> Data extracts

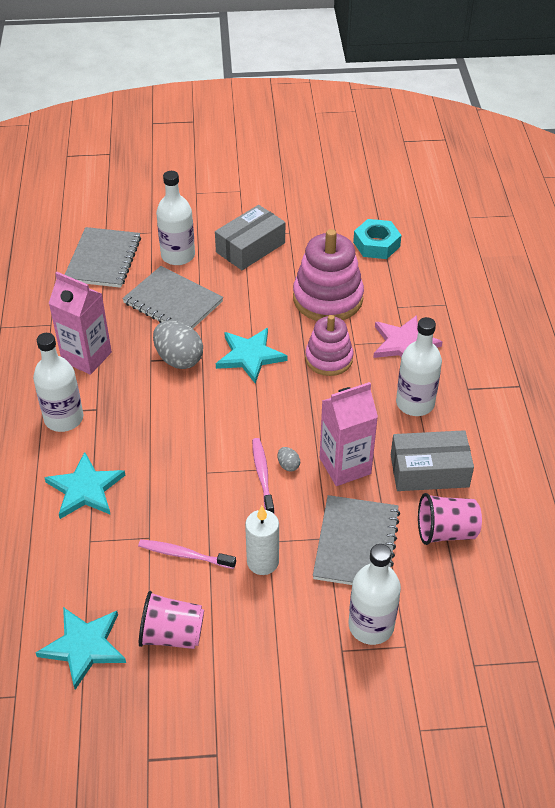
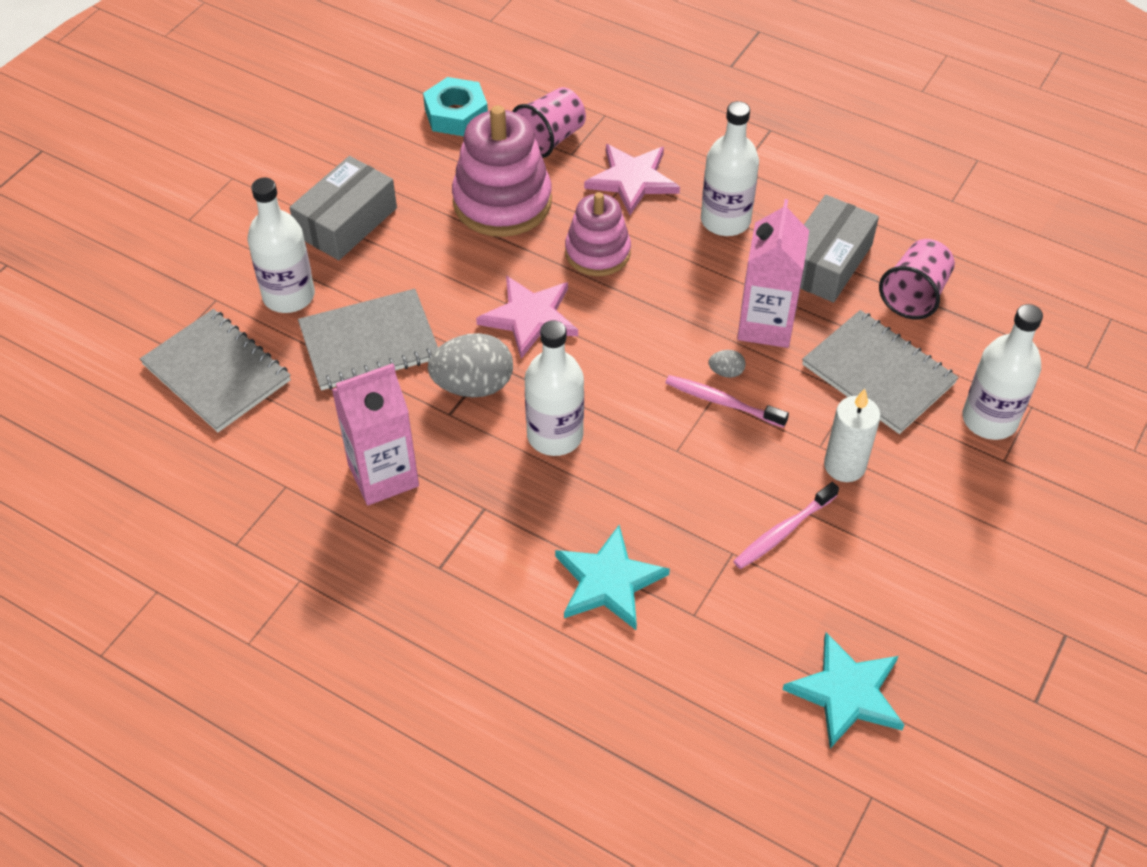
camera: 55 degrees left, 5 degrees up
(64, 418) = (471, 549): white bottle -> white bottle (555, 435)
(172, 634) = (887, 598): pink cup -> pink cup (550, 139)
(250, 247) = (346, 222): grey box -> grey box turned 45 degrees clockwise
(250, 356) = (530, 318): turquoise star -> pink star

> Your instructions
The response should consist of the entries above, given again exactly and free of pictures.

> Finished task
camera: 55 degrees left, 5 degrees up
(64, 418) = (471, 549): white bottle -> white bottle (555, 435)
(172, 634) = (887, 598): pink cup -> pink cup (550, 139)
(250, 247) = (346, 222): grey box -> grey box turned 45 degrees clockwise
(250, 356) = (530, 318): turquoise star -> pink star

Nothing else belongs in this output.